• [WHAT TO PRODUCE]
From the entries below, gather every line containing the string "brown".

• [Scene edit records]

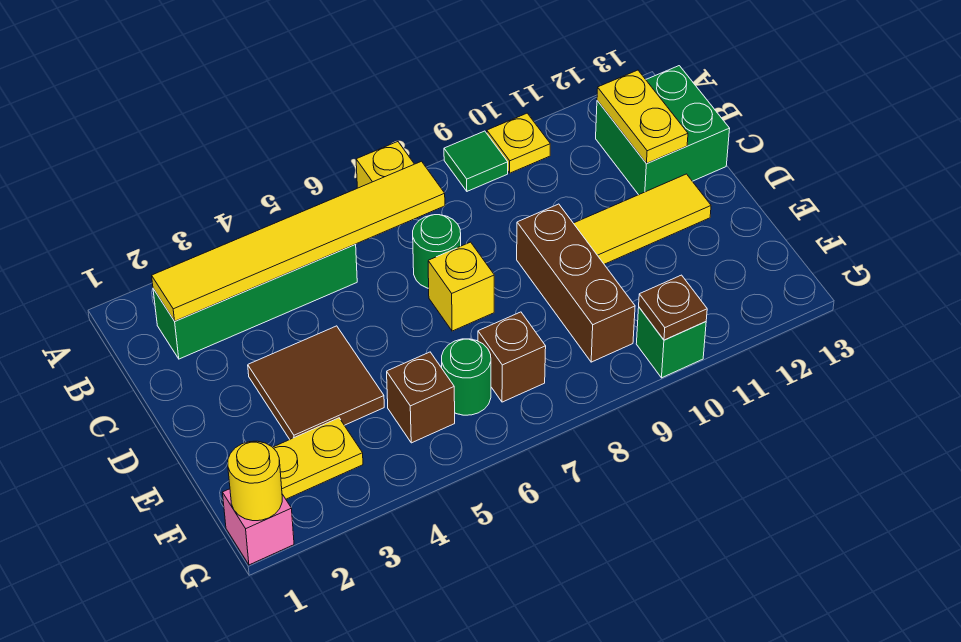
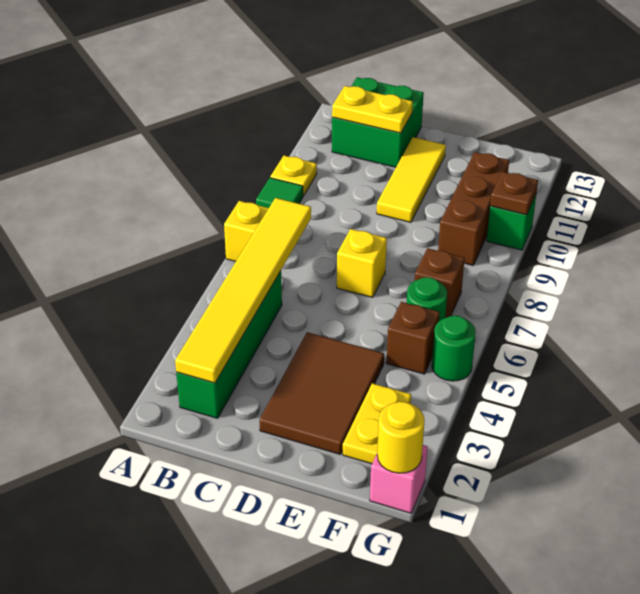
green 1x1 round brick [413,215,461,288] -> green 1x1 round brick moved to [432,316,476,381]
brown 2x2 tile [248,326,384,439] -> brown 2x3 tile [259,332,384,454]
brown 1x3 brick [517,204,635,362] -> brown 1x3 brick turned to [438,152,509,265]

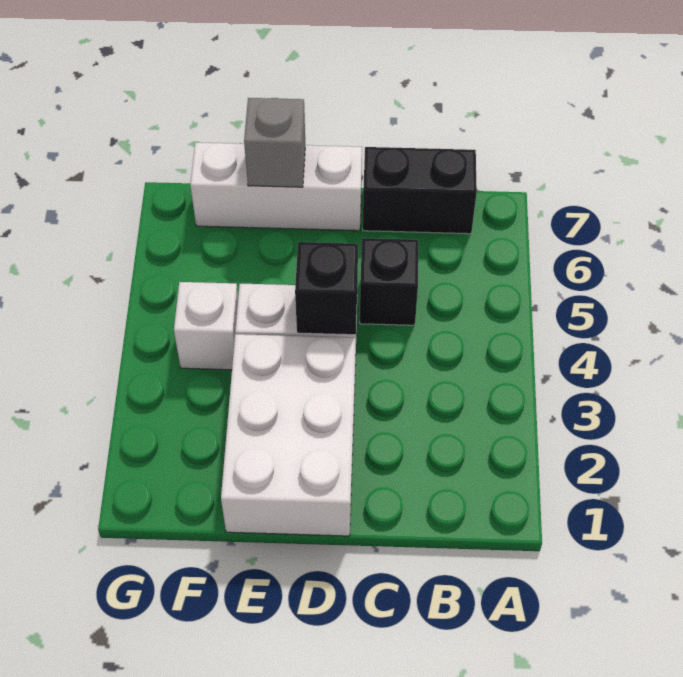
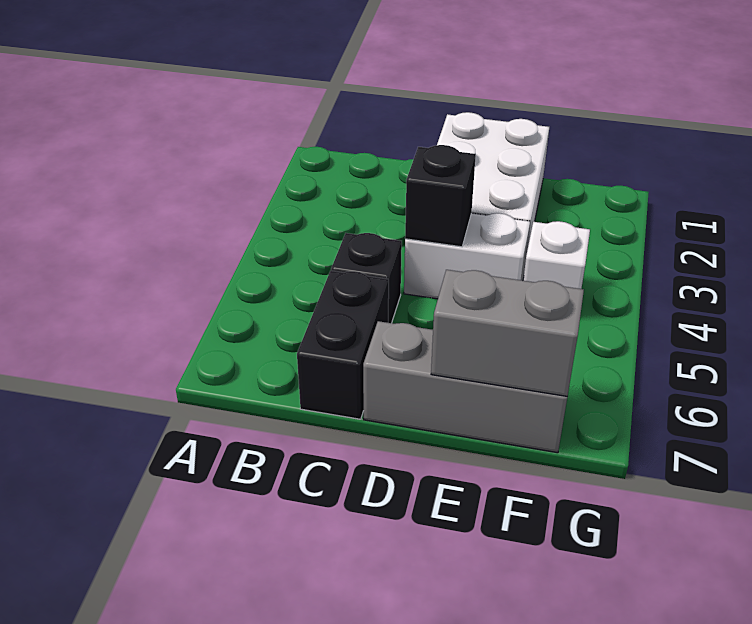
black 1x2 brick [363,147,477,234] -> black 1x2 brick turned to [297,271,389,419]
white 1x3 brick [190,142,362,231] -> grey 1x3 brick [363,321,567,453]
grey 1x1 brick [244,98,305,187] -> grey 1x2 brick [431,270,584,396]

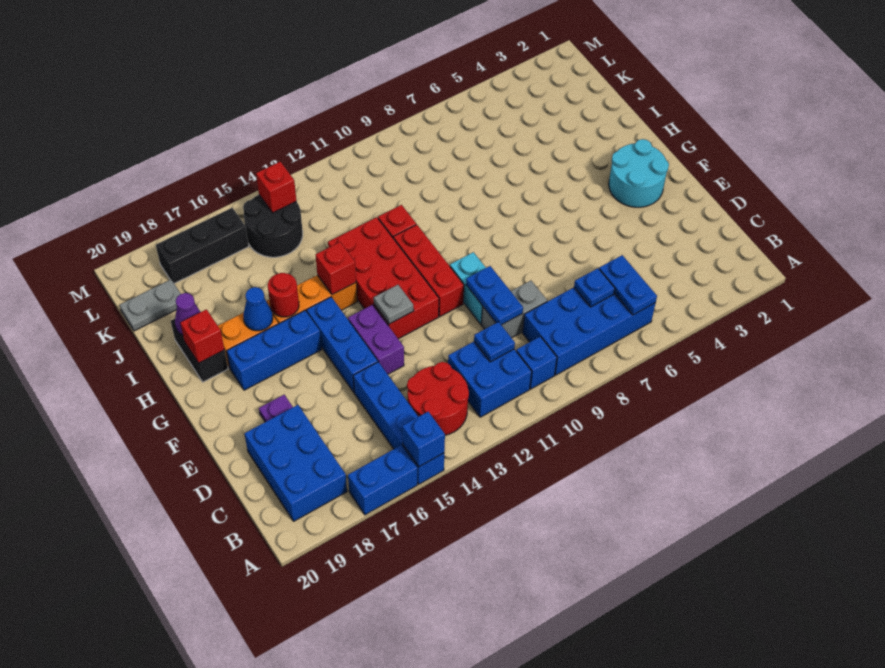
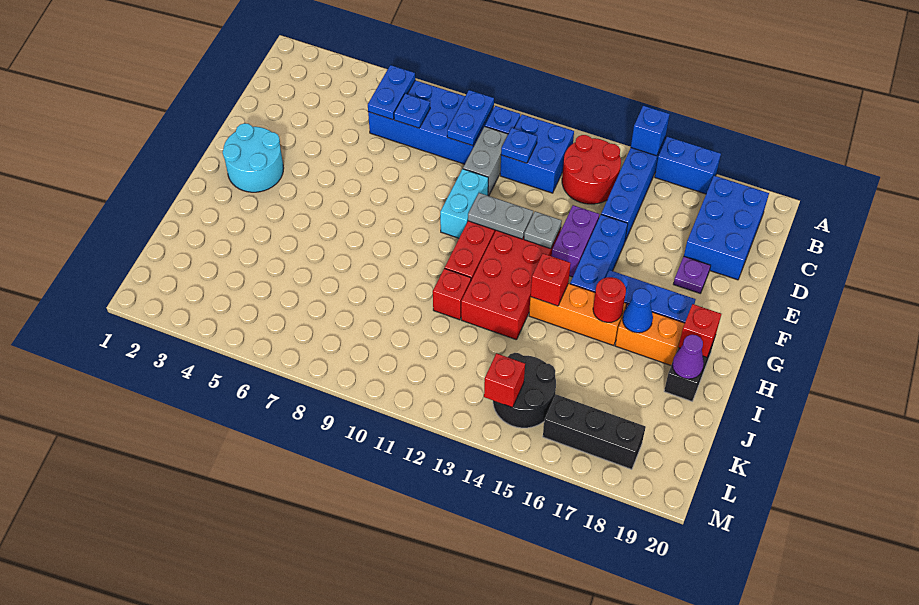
grey 1x2 brick [481,281,547,338] -> grey 1x2 brick turned to [463,127,508,196]
blue 1x2 plate [466,266,523,325] -> blue 1x2 plate moved to [447,90,494,146]
grey 1x2 plate [120,280,181,331] -> grey 1x2 plate moved to [468,193,533,239]

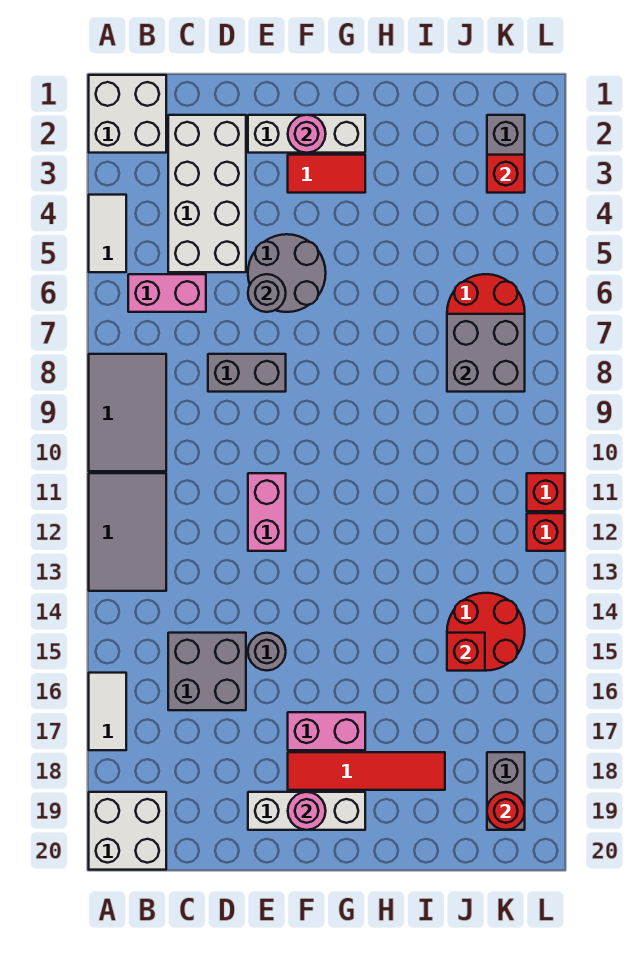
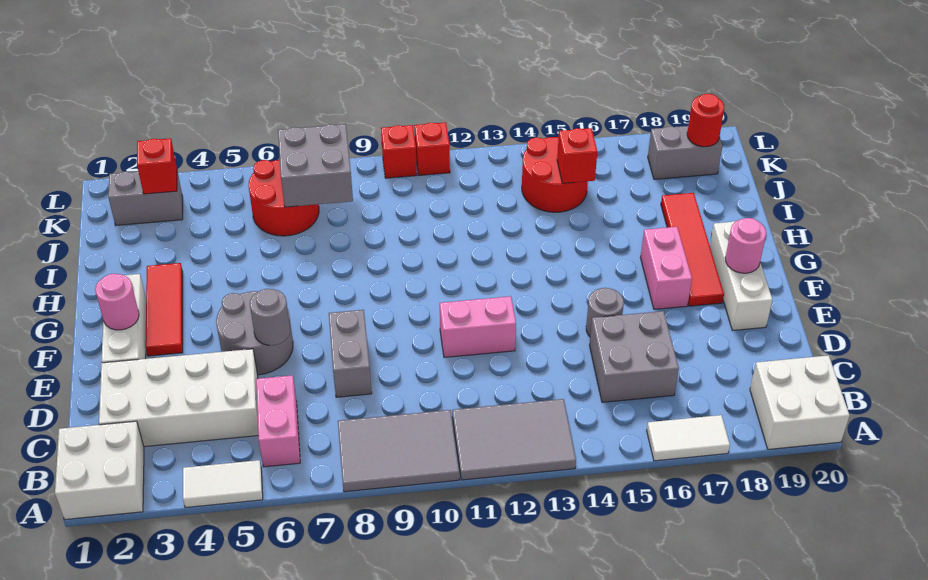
red 1x2 tile [288,155,365,193] -> red 1x3 tile [145,263,183,356]
red 1x1 brick [527,513,565,551] -> red 1x1 brick moved to [381,125,417,178]

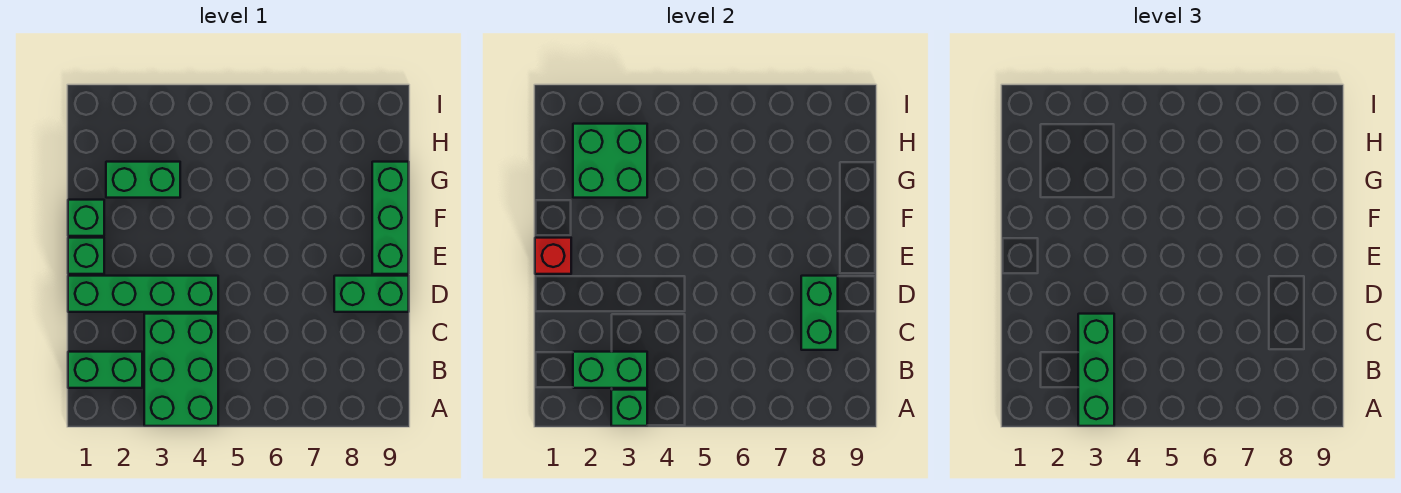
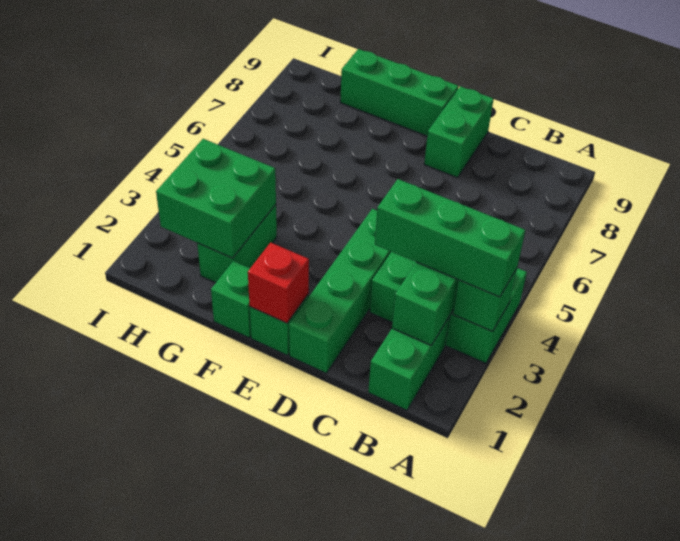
green 1x2 brick [801,276,838,350] -> none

• [SOLUTION TO THIS EXERCISE]
brown 2x2 tile [248,326,384,439] -> brown 2x3 tile [259,332,384,454]
brown 1x3 brick [517,204,635,362] -> brown 1x3 brick turned to [438,152,509,265]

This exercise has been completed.